The problem
Lines before the one containing "in_first: [377, 462]" are not wanted; restate the rest below word for word, through the last line, but drop any pictures.

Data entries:

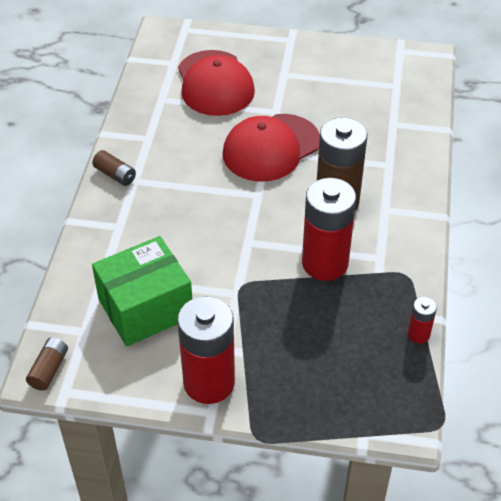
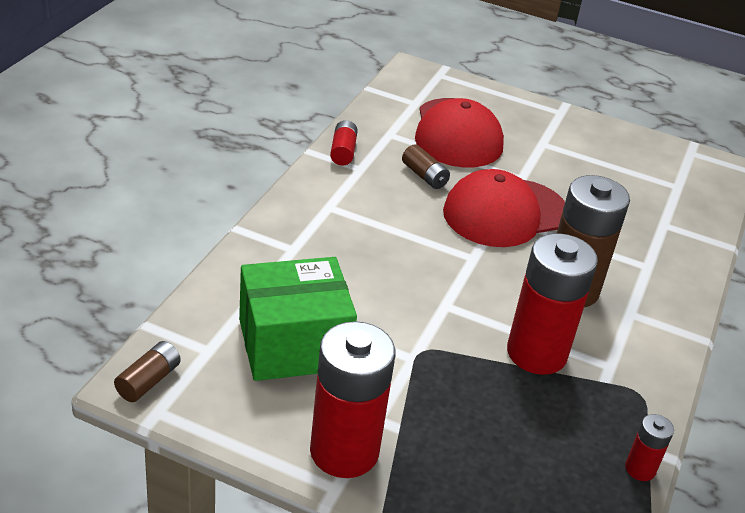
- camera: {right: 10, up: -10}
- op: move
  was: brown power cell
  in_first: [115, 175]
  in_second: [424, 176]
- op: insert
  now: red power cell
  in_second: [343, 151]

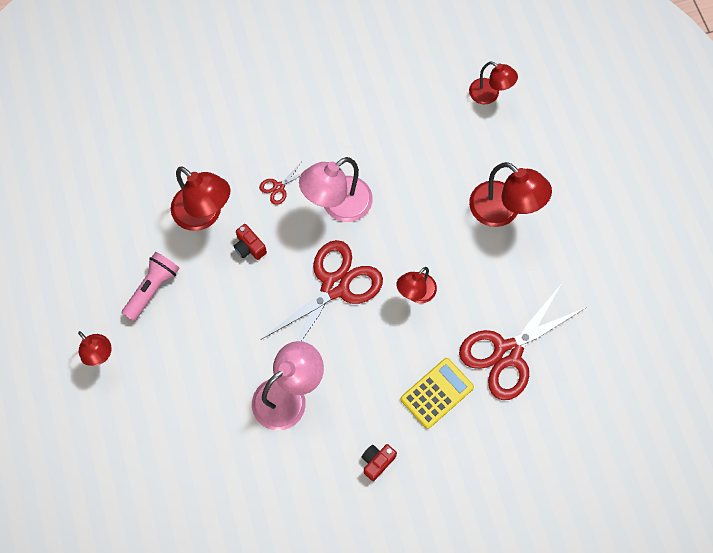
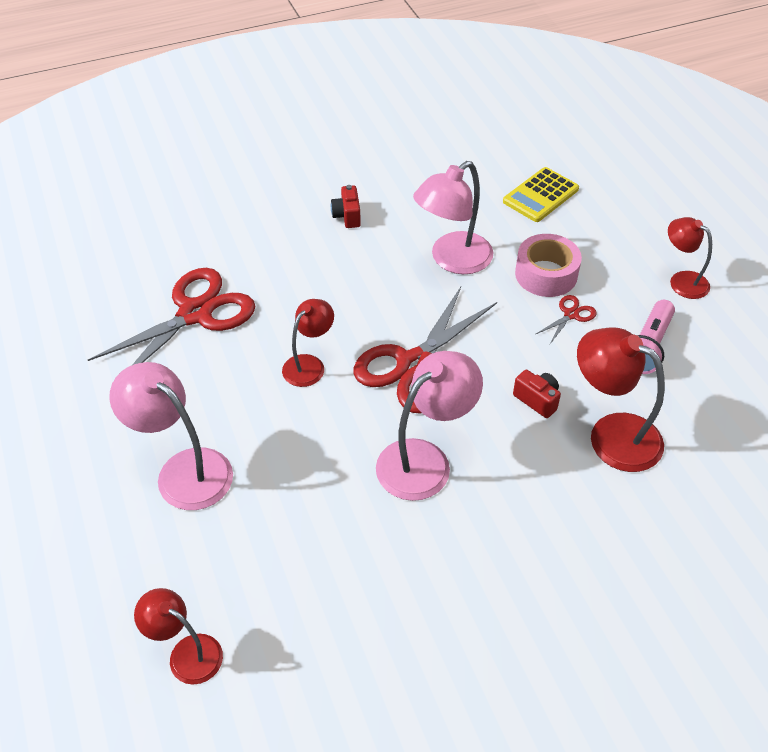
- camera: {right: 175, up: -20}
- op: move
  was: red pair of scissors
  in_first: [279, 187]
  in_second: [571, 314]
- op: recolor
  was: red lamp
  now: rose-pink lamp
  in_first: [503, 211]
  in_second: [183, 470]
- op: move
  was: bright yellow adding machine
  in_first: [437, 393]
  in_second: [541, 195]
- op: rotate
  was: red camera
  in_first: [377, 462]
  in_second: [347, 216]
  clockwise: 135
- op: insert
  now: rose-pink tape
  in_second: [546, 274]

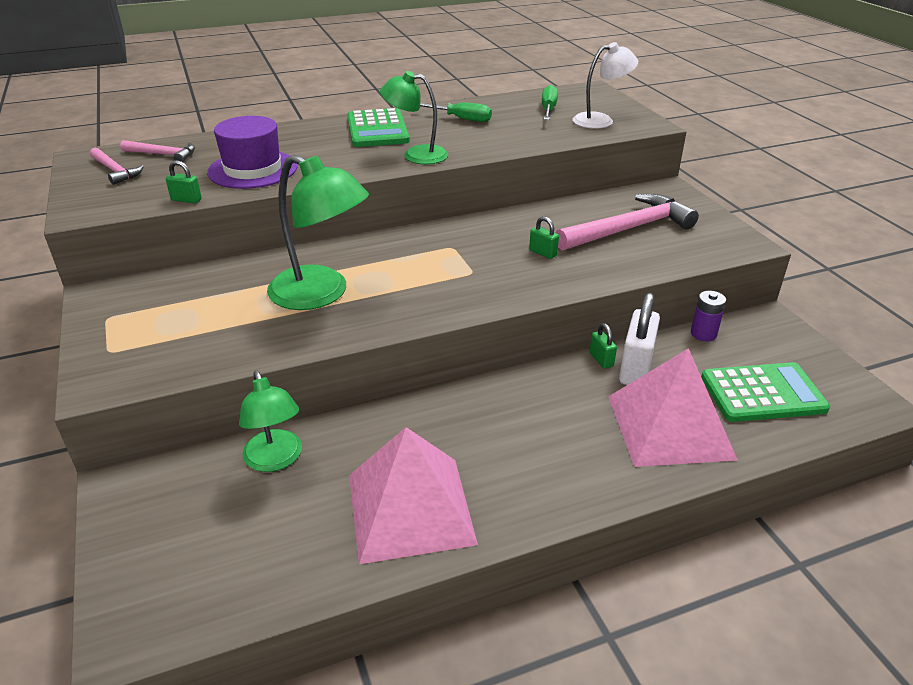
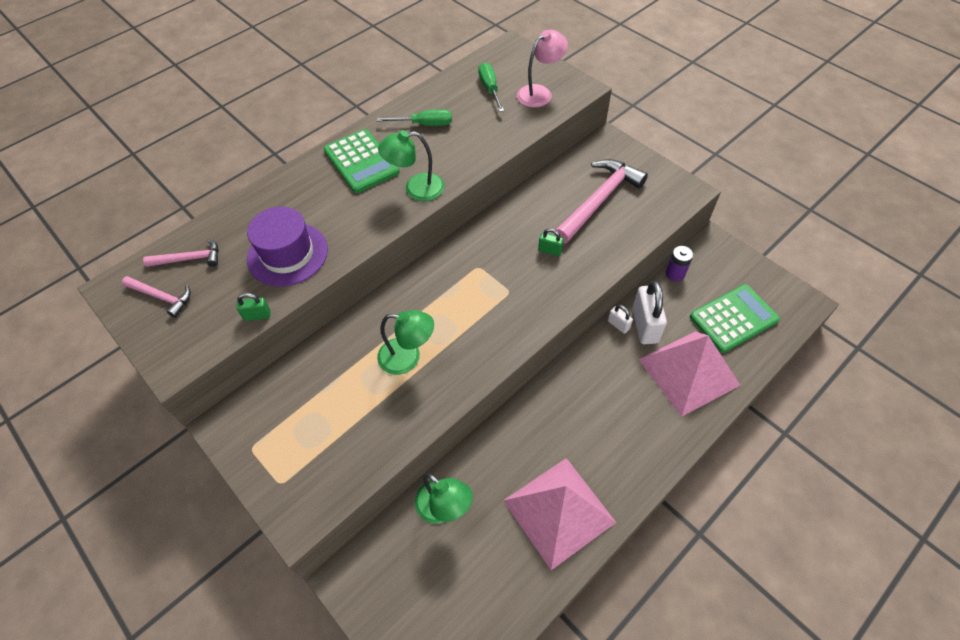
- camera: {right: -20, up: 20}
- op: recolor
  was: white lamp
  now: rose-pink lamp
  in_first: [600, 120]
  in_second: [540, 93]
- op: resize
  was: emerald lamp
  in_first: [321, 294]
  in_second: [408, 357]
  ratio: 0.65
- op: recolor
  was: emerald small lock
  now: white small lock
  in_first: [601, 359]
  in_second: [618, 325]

Completed task
  in_first: [377, 462]
  in_second: [347, 216]
  clockwise: 135
- op: insert
  now: rose-pink tape
  in_second: [546, 274]

- camera: {right: -20, up: 20}
- op: recolor
  was: white lamp
  now: rose-pink lamp
  in_first: [600, 120]
  in_second: [540, 93]
- op: resize
  was: emerald lamp
  in_first: [321, 294]
  in_second: [408, 357]
  ratio: 0.65
- op: recolor
  was: emerald small lock
  now: white small lock
  in_first: [601, 359]
  in_second: [618, 325]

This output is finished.